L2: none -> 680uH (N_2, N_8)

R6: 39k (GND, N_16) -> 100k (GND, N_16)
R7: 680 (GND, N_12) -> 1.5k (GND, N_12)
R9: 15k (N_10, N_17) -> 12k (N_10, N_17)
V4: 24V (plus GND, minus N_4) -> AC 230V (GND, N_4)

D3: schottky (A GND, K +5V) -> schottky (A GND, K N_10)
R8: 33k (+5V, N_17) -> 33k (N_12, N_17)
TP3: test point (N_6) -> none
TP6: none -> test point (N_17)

========================================================================

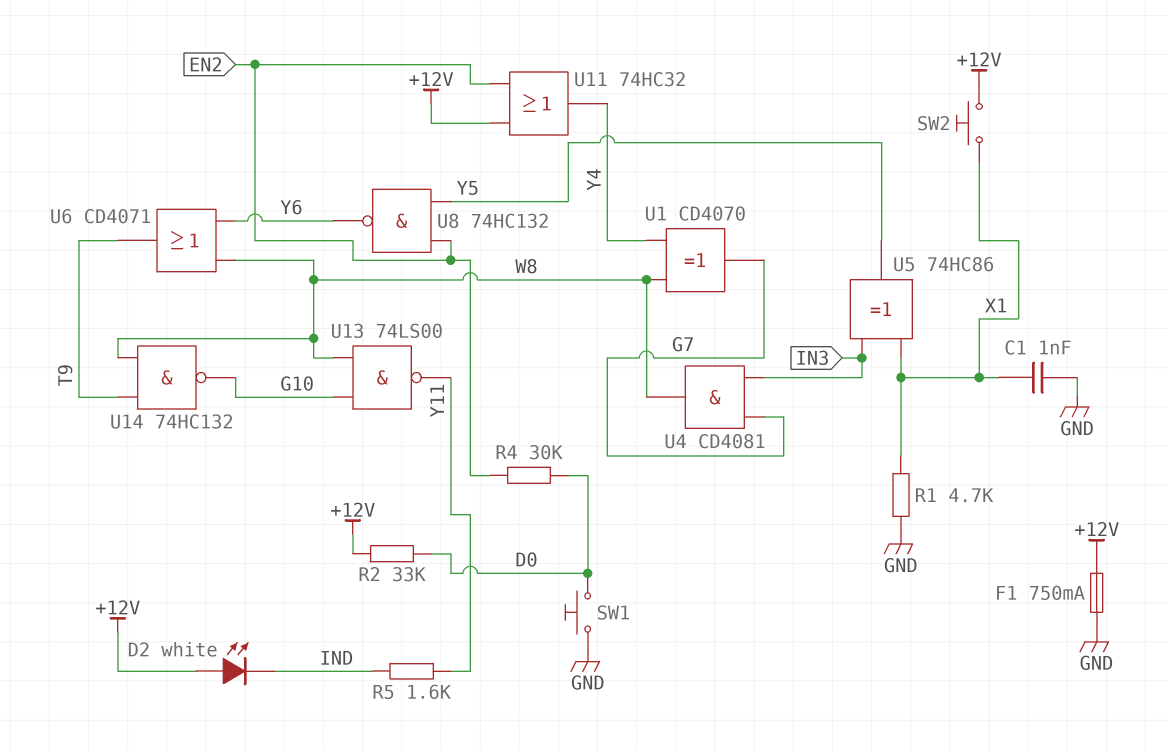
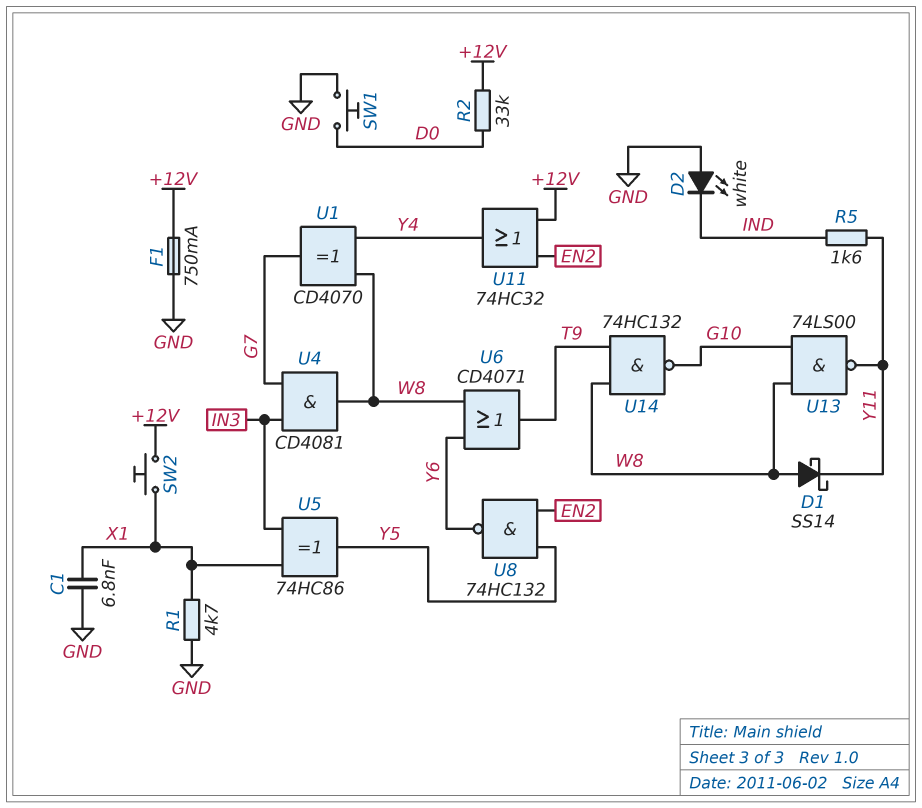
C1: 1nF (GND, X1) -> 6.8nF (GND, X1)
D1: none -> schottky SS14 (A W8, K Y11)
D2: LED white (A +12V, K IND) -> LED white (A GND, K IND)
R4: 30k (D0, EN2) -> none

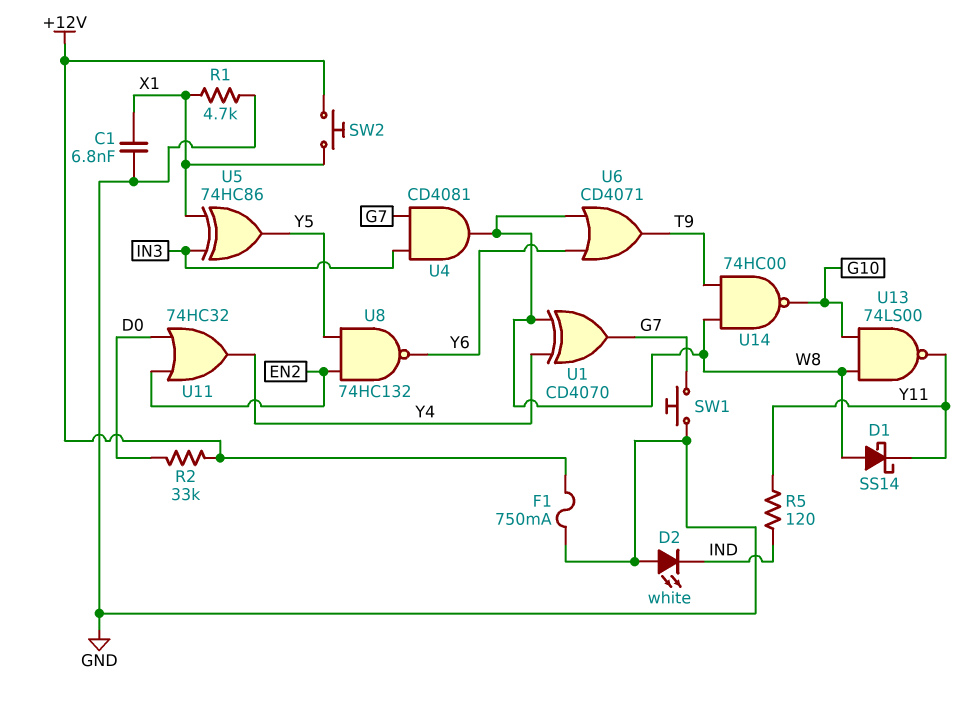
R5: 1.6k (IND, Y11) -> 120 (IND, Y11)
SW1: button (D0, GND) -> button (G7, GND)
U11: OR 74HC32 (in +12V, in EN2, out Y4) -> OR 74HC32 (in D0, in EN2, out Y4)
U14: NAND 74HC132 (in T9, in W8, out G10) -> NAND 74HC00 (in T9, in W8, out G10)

========================================================================

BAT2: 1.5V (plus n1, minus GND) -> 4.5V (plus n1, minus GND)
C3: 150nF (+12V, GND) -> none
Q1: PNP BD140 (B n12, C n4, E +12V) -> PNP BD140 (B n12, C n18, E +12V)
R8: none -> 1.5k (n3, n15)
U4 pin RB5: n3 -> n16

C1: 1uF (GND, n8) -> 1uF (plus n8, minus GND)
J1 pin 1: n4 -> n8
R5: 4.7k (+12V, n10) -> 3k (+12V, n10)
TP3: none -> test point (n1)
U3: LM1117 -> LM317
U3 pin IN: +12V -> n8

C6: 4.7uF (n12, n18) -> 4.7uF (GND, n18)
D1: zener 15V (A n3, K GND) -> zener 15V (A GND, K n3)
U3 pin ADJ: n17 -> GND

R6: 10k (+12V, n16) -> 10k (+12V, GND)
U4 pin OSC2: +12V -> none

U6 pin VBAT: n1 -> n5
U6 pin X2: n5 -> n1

========================================================================

[GOAL OF THE EXERCISE]:
In the entries above, find the line with "L2: none -> 680uH (N_2, N_8)" and the line with "D3: schottky (A", then set down exactly those two and every line between them, nothing else.

[RESPONSE BOX]:
L2: none -> 680uH (N_2, N_8)

R6: 39k (GND, N_16) -> 100k (GND, N_16)
R7: 680 (GND, N_12) -> 1.5k (GND, N_12)
R9: 15k (N_10, N_17) -> 12k (N_10, N_17)
V4: 24V (plus GND, minus N_4) -> AC 230V (GND, N_4)

D3: schottky (A GND, K +5V) -> schottky (A GND, K N_10)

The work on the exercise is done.